====== Material supplied

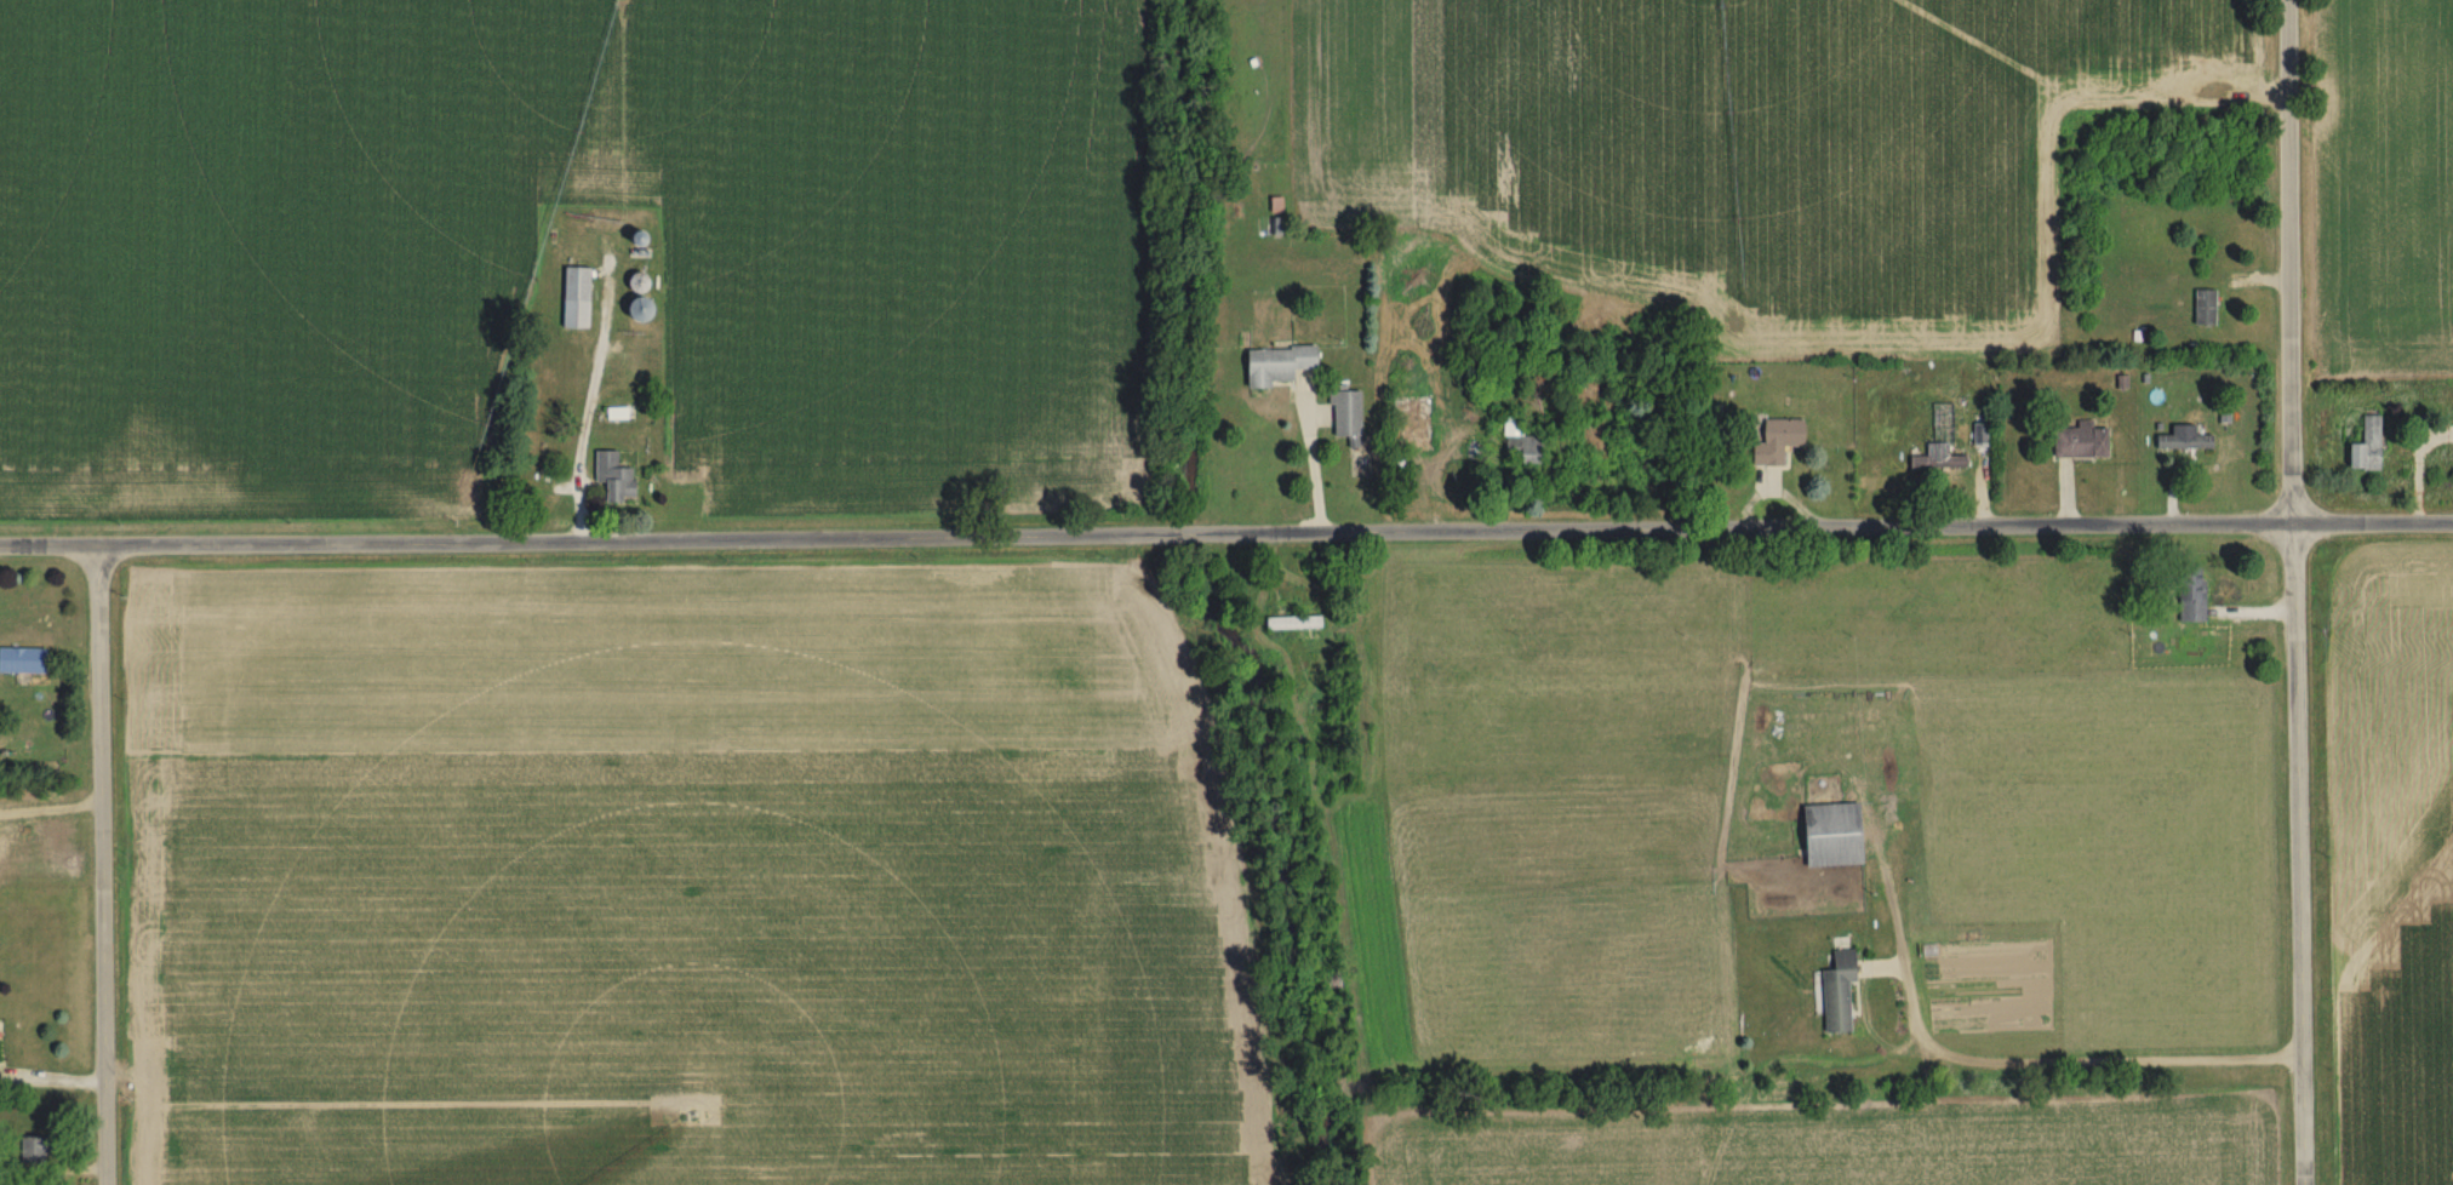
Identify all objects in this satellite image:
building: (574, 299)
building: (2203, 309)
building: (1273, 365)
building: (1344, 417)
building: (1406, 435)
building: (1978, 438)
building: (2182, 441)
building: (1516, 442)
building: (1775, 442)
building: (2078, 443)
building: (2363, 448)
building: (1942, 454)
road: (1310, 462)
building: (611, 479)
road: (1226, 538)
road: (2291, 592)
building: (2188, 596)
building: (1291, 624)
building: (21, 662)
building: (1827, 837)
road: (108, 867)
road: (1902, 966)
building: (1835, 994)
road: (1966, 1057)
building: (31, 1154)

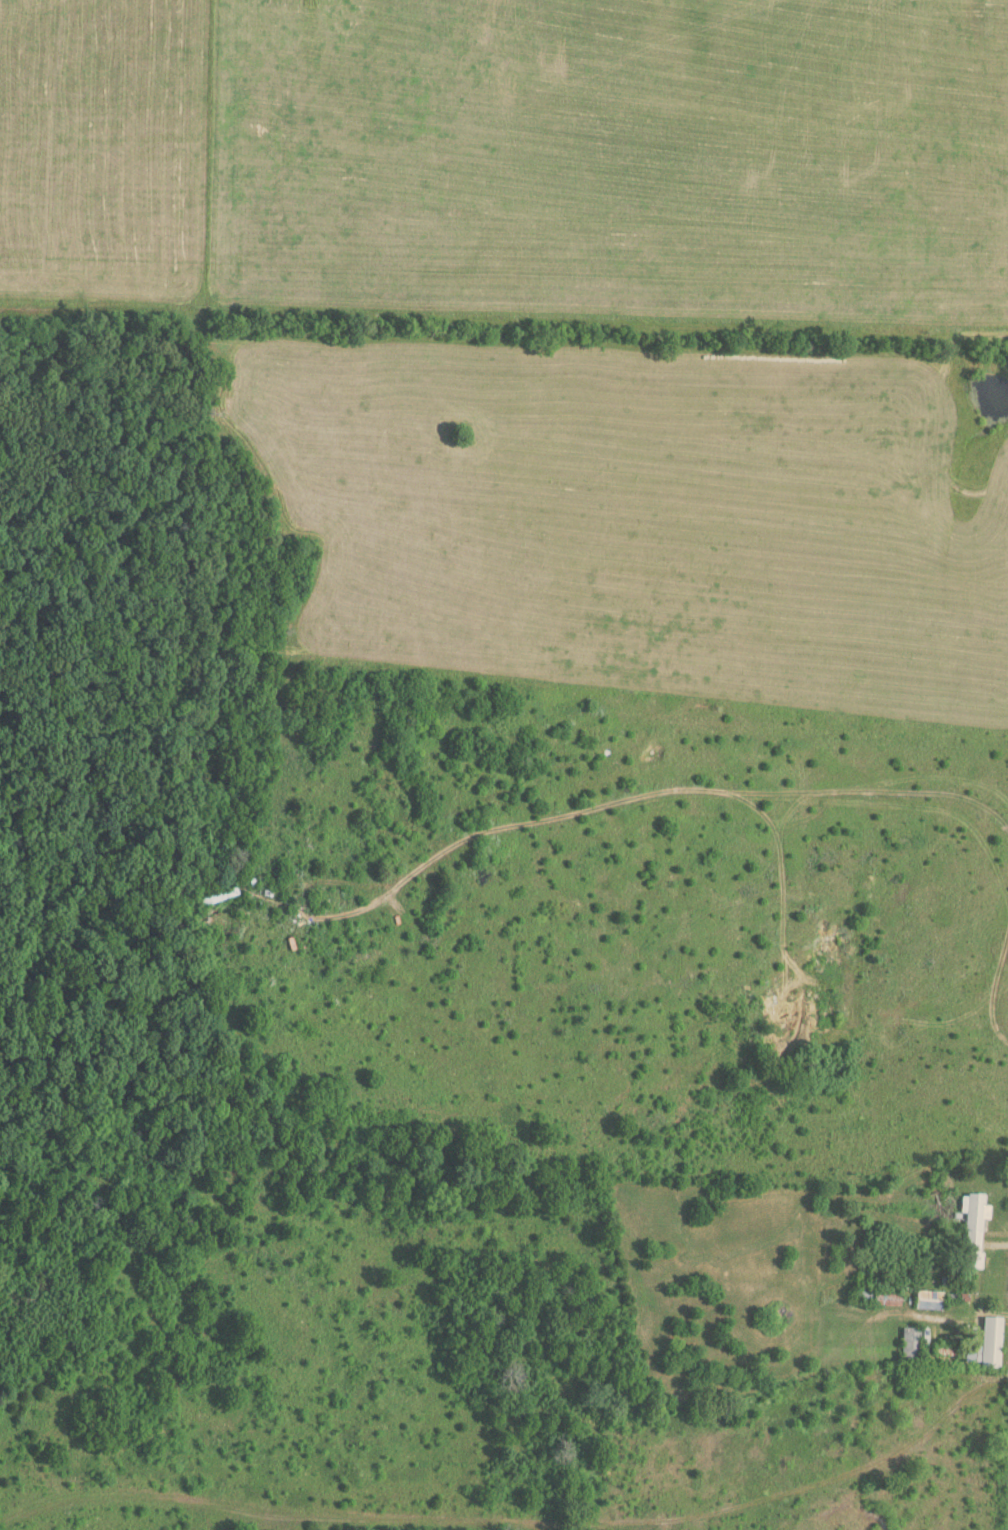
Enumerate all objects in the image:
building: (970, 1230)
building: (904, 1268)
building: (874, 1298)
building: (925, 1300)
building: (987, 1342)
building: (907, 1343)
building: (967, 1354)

============

**Task brief:** Leave the images aside and return the records above exactly as written.

**Exercise result:**
Identify all objects in this satellite image:
building: (574, 299)
building: (2203, 309)
building: (1273, 365)
building: (1344, 417)
building: (1406, 435)
building: (1978, 438)
building: (2182, 441)
building: (1516, 442)
building: (1775, 442)
building: (2078, 443)
building: (2363, 448)
building: (1942, 454)
road: (1310, 462)
building: (611, 479)
road: (1226, 538)
road: (2291, 592)
building: (2188, 596)
building: (1291, 624)
building: (21, 662)
building: (1827, 837)
road: (108, 867)
road: (1902, 966)
building: (1835, 994)
road: (1966, 1057)
building: (31, 1154)

Enumerate all objects in the image:
building: (970, 1230)
building: (904, 1268)
building: (874, 1298)
building: (925, 1300)
building: (987, 1342)
building: (907, 1343)
building: (967, 1354)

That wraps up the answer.